*Data provided*.
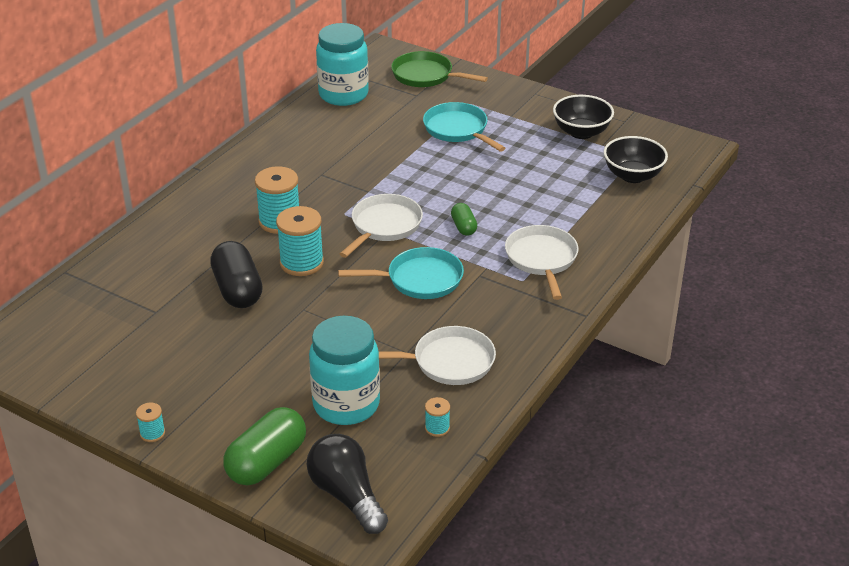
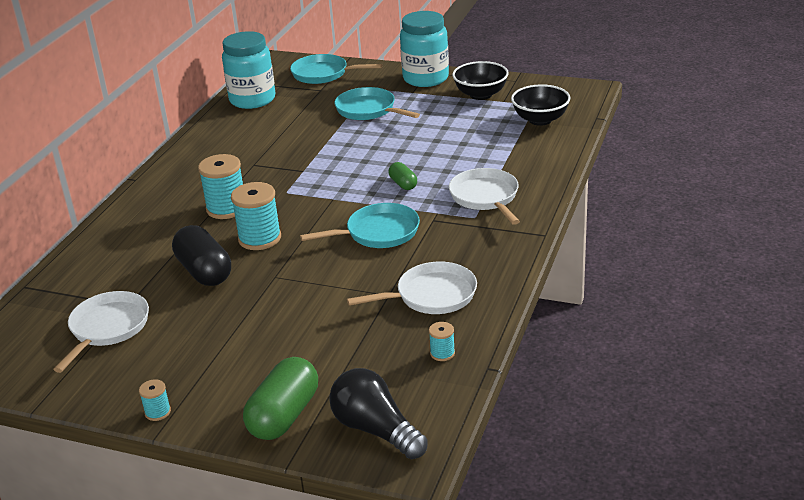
camera: 10 degrees left, 5 degrees down
(346, 404) = (346, 350): turquoise jar -> turquoise jar (425, 78)
(384, 226) = (328, 196): white pan -> white pan (107, 329)
(426, 76) = (323, 74): green pan -> turquoise pan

*About this task*. Could you repeat all of the data exactly, minus the pictures?

*Your solution*.
camera: 10 degrees left, 5 degrees down
(346, 404) = (346, 350): turquoise jar -> turquoise jar (425, 78)
(384, 226) = (328, 196): white pan -> white pan (107, 329)
(426, 76) = (323, 74): green pan -> turquoise pan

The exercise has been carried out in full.